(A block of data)
......
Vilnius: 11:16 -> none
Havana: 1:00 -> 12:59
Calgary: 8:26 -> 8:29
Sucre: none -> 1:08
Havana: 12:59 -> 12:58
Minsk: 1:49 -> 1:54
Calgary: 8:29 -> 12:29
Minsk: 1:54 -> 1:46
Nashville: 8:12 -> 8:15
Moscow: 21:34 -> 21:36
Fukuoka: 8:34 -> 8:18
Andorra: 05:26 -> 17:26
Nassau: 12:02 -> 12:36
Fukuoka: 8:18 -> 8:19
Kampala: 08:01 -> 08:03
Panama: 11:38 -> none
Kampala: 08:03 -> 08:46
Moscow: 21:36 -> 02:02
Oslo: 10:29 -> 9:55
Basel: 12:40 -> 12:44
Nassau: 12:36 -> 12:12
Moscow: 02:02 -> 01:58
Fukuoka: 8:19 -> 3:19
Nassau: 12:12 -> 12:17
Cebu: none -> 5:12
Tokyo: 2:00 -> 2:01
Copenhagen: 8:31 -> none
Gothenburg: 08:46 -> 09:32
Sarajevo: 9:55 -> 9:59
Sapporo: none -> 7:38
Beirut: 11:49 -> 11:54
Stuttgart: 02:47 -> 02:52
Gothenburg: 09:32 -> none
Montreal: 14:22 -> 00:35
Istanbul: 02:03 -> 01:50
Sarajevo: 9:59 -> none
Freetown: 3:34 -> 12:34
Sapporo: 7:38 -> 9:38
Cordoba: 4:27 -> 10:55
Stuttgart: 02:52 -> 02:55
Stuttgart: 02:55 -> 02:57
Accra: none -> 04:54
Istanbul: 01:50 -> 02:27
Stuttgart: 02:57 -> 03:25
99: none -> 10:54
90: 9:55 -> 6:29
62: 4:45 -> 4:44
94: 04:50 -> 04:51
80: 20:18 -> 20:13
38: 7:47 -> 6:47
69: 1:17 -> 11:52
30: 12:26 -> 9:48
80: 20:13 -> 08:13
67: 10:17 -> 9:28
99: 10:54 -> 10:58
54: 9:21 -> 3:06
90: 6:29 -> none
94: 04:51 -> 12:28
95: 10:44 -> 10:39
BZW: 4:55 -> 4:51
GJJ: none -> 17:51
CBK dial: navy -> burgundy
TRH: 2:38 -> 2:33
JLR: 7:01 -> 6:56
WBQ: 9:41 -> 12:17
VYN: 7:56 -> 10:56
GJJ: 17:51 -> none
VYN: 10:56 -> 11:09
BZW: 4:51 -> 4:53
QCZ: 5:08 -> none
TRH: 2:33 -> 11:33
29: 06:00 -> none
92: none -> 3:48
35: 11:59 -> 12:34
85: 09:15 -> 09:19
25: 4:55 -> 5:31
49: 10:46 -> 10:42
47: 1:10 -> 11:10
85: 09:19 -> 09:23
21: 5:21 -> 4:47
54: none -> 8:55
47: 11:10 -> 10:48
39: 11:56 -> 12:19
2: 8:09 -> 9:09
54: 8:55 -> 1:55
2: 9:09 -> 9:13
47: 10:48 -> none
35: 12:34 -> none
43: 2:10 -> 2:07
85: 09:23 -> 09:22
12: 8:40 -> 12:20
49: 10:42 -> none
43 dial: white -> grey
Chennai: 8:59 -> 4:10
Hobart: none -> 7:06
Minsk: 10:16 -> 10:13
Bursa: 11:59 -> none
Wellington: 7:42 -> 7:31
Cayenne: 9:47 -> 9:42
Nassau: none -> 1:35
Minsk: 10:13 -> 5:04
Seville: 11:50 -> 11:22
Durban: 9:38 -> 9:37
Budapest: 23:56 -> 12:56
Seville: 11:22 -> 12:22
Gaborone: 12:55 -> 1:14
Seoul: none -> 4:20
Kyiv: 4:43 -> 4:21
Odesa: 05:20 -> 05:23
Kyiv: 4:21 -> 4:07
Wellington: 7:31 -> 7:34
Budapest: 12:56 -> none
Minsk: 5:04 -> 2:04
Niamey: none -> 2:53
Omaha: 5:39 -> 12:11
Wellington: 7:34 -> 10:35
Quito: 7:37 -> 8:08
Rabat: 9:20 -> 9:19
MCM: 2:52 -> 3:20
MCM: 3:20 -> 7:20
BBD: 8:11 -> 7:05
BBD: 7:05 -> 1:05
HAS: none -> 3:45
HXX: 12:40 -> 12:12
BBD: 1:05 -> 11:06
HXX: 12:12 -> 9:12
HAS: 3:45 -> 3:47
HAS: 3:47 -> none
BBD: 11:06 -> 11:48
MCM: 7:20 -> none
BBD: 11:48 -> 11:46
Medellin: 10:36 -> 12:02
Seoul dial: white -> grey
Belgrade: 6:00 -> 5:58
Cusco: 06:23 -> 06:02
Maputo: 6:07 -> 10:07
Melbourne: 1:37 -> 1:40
......
# [Stated problem]
Copy every line of the entries above without changing anything.

# [Worked answer]
Vilnius: 11:16 -> none
Havana: 1:00 -> 12:59
Calgary: 8:26 -> 8:29
Sucre: none -> 1:08
Havana: 12:59 -> 12:58
Minsk: 1:49 -> 1:54
Calgary: 8:29 -> 12:29
Minsk: 1:54 -> 1:46
Nashville: 8:12 -> 8:15
Moscow: 21:34 -> 21:36
Fukuoka: 8:34 -> 8:18
Andorra: 05:26 -> 17:26
Nassau: 12:02 -> 12:36
Fukuoka: 8:18 -> 8:19
Kampala: 08:01 -> 08:03
Panama: 11:38 -> none
Kampala: 08:03 -> 08:46
Moscow: 21:36 -> 02:02
Oslo: 10:29 -> 9:55
Basel: 12:40 -> 12:44
Nassau: 12:36 -> 12:12
Moscow: 02:02 -> 01:58
Fukuoka: 8:19 -> 3:19
Nassau: 12:12 -> 12:17
Cebu: none -> 5:12
Tokyo: 2:00 -> 2:01
Copenhagen: 8:31 -> none
Gothenburg: 08:46 -> 09:32
Sarajevo: 9:55 -> 9:59
Sapporo: none -> 7:38
Beirut: 11:49 -> 11:54
Stuttgart: 02:47 -> 02:52
Gothenburg: 09:32 -> none
Montreal: 14:22 -> 00:35
Istanbul: 02:03 -> 01:50
Sarajevo: 9:59 -> none
Freetown: 3:34 -> 12:34
Sapporo: 7:38 -> 9:38
Cordoba: 4:27 -> 10:55
Stuttgart: 02:52 -> 02:55
Stuttgart: 02:55 -> 02:57
Accra: none -> 04:54
Istanbul: 01:50 -> 02:27
Stuttgart: 02:57 -> 03:25
99: none -> 10:54
90: 9:55 -> 6:29
62: 4:45 -> 4:44
94: 04:50 -> 04:51
80: 20:18 -> 20:13
38: 7:47 -> 6:47
69: 1:17 -> 11:52
30: 12:26 -> 9:48
80: 20:13 -> 08:13
67: 10:17 -> 9:28
99: 10:54 -> 10:58
54: 9:21 -> 3:06
90: 6:29 -> none
94: 04:51 -> 12:28
95: 10:44 -> 10:39
BZW: 4:55 -> 4:51
GJJ: none -> 17:51
CBK dial: navy -> burgundy
TRH: 2:38 -> 2:33
JLR: 7:01 -> 6:56
WBQ: 9:41 -> 12:17
VYN: 7:56 -> 10:56
GJJ: 17:51 -> none
VYN: 10:56 -> 11:09
BZW: 4:51 -> 4:53
QCZ: 5:08 -> none
TRH: 2:33 -> 11:33
29: 06:00 -> none
92: none -> 3:48
35: 11:59 -> 12:34
85: 09:15 -> 09:19
25: 4:55 -> 5:31
49: 10:46 -> 10:42
47: 1:10 -> 11:10
85: 09:19 -> 09:23
21: 5:21 -> 4:47
54: none -> 8:55
47: 11:10 -> 10:48
39: 11:56 -> 12:19
2: 8:09 -> 9:09
54: 8:55 -> 1:55
2: 9:09 -> 9:13
47: 10:48 -> none
35: 12:34 -> none
43: 2:10 -> 2:07
85: 09:23 -> 09:22
12: 8:40 -> 12:20
49: 10:42 -> none
43 dial: white -> grey
Chennai: 8:59 -> 4:10
Hobart: none -> 7:06
Minsk: 10:16 -> 10:13
Bursa: 11:59 -> none
Wellington: 7:42 -> 7:31
Cayenne: 9:47 -> 9:42
Nassau: none -> 1:35
Minsk: 10:13 -> 5:04
Seville: 11:50 -> 11:22
Durban: 9:38 -> 9:37
Budapest: 23:56 -> 12:56
Seville: 11:22 -> 12:22
Gaborone: 12:55 -> 1:14
Seoul: none -> 4:20
Kyiv: 4:43 -> 4:21
Odesa: 05:20 -> 05:23
Kyiv: 4:21 -> 4:07
Wellington: 7:31 -> 7:34
Budapest: 12:56 -> none
Minsk: 5:04 -> 2:04
Niamey: none -> 2:53
Omaha: 5:39 -> 12:11
Wellington: 7:34 -> 10:35
Quito: 7:37 -> 8:08
Rabat: 9:20 -> 9:19
MCM: 2:52 -> 3:20
MCM: 3:20 -> 7:20
BBD: 8:11 -> 7:05
BBD: 7:05 -> 1:05
HAS: none -> 3:45
HXX: 12:40 -> 12:12
BBD: 1:05 -> 11:06
HXX: 12:12 -> 9:12
HAS: 3:45 -> 3:47
HAS: 3:47 -> none
BBD: 11:06 -> 11:48
MCM: 7:20 -> none
BBD: 11:48 -> 11:46
Medellin: 10:36 -> 12:02
Seoul dial: white -> grey
Belgrade: 6:00 -> 5:58
Cusco: 06:23 -> 06:02
Maputo: 6:07 -> 10:07
Melbourne: 1:37 -> 1:40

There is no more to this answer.